Working data:
= = = =

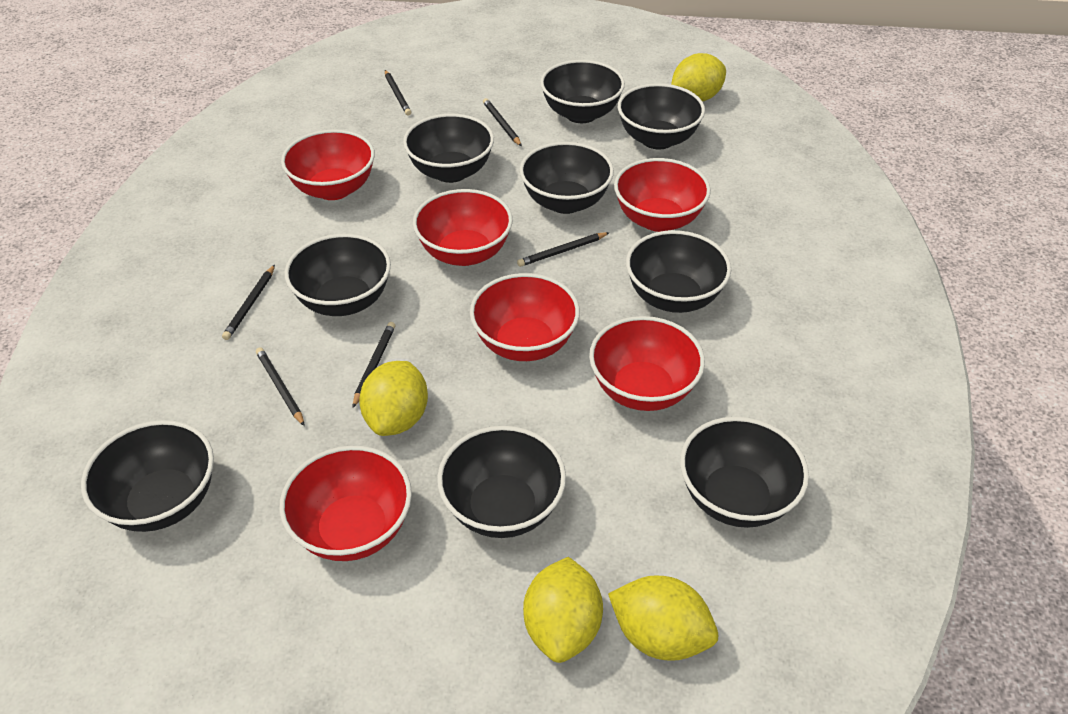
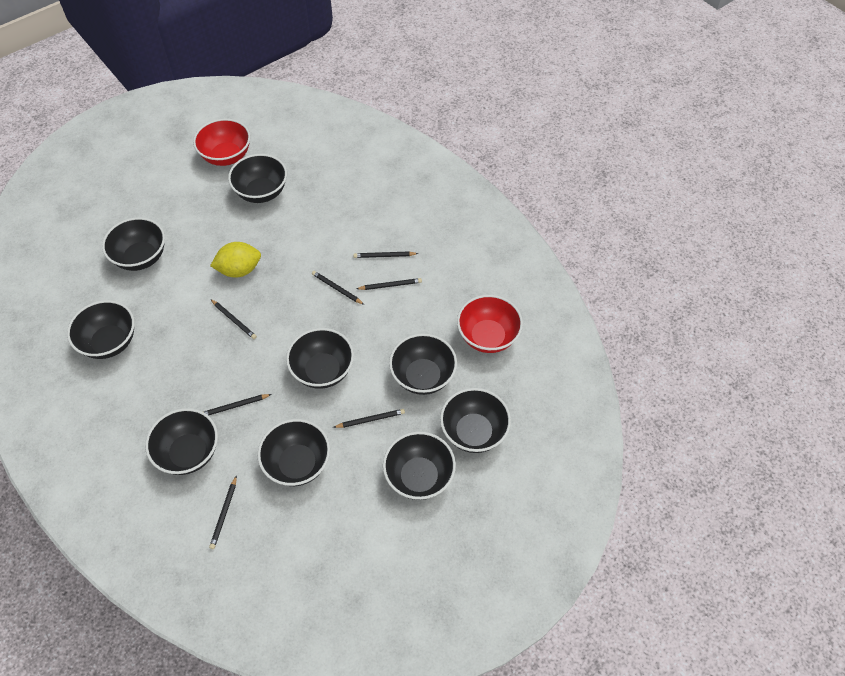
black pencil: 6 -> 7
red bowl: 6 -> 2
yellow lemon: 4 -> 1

= = = =

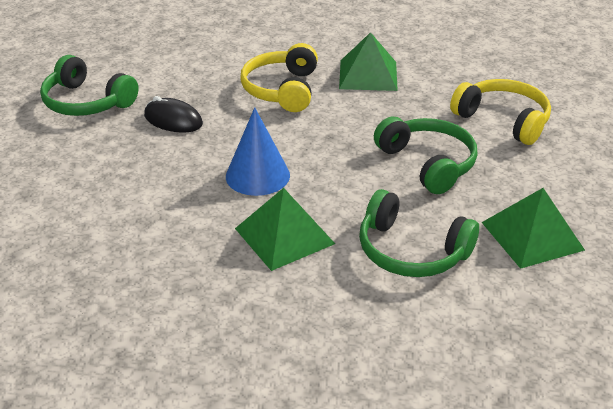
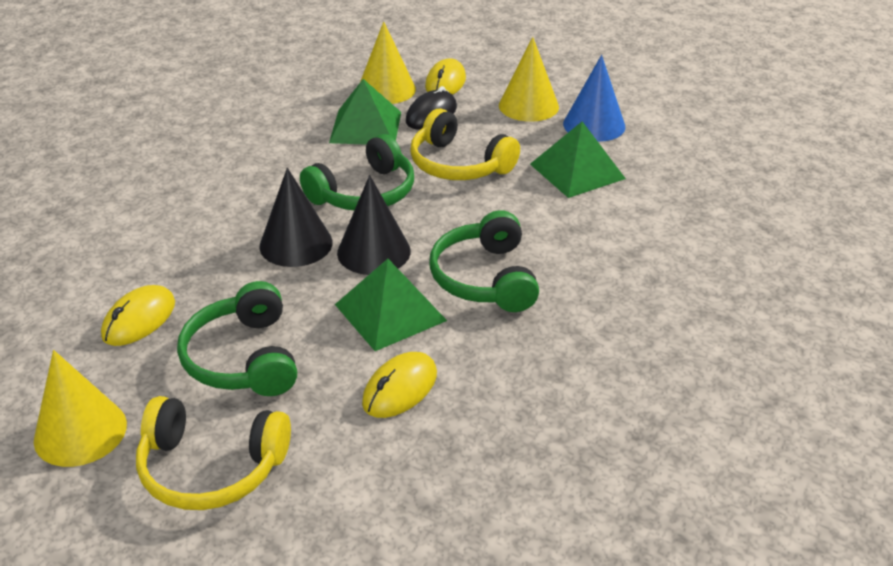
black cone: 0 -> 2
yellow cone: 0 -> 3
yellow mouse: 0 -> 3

= = = =

Task brief:
Your answer should be each line of the data that contains the word "yellow", copied as it stands.

Answer below:
yellow lemon: 4 -> 1
yellow cone: 0 -> 3
yellow mouse: 0 -> 3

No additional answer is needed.